* [Brief]: Would you return exactly the lines running from the one with "(573, 391) = (382, 110): none -> purple clock" to the bottom of the listing below, and no others?

* [Extracted information]:
---

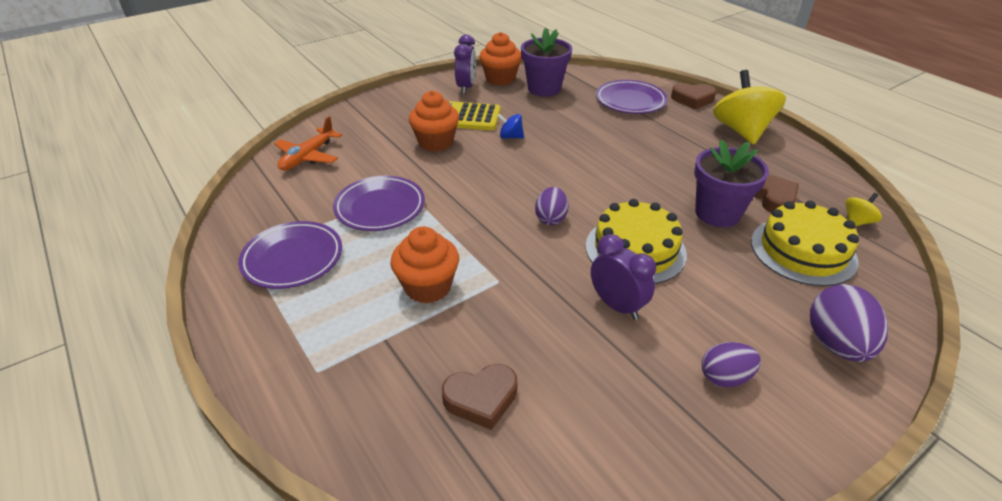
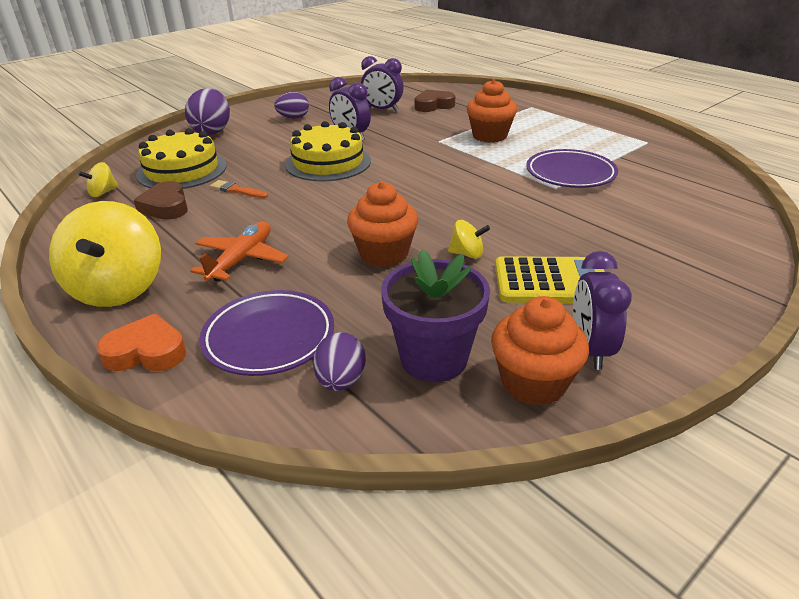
camera: 175 degrees right, 5 degrees down
(293, 259) = (606, 141): purple plate -> none
(307, 157) = (706, 211): orange plane -> orange plane (242, 259)
(436, 142) = (565, 239): orange cupcake -> orange cupcake (384, 254)
(510, 137) = (467, 254): blue spinning top -> yellow spinning top
(551, 218) = (402, 177): purple egg -> purple egg (341, 381)
(573, 391) = (382, 110): none -> purple clock
(692, 99) = (146, 352): brown heart -> orange heart
(717, 213) = (237, 190): purple flower pot -> orange brush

---

* [Answer for the task]:
(573, 391) = (382, 110): none -> purple clock
(692, 99) = (146, 352): brown heart -> orange heart
(717, 213) = (237, 190): purple flower pot -> orange brush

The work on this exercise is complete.